**DATA SEGMENT**

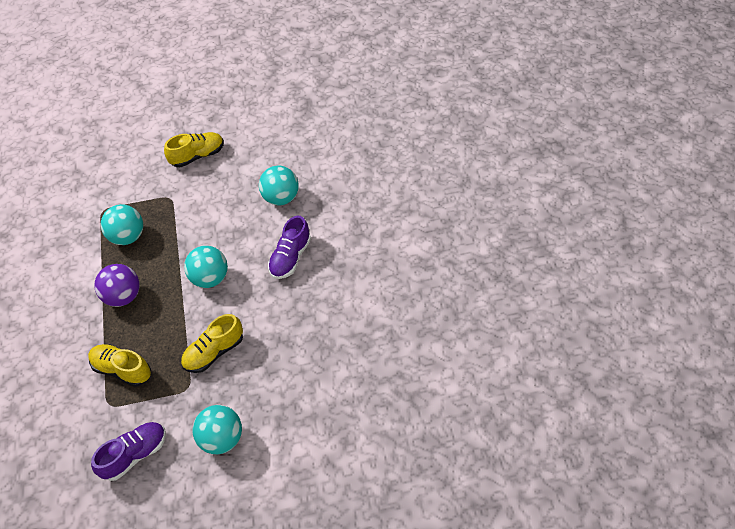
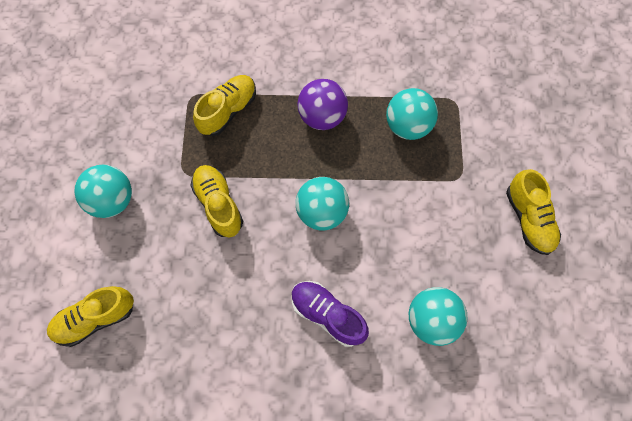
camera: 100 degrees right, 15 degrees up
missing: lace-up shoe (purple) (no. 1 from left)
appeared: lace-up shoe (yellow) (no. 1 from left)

**PROBLEM DESCRIPTION**
Starting with the line that contains "missing: lace-up shoe", restate every line up to and including the last one above, exactly.

**RESPONSE TO THE TASK**
missing: lace-up shoe (purple) (no. 1 from left)
appeared: lace-up shoe (yellow) (no. 1 from left)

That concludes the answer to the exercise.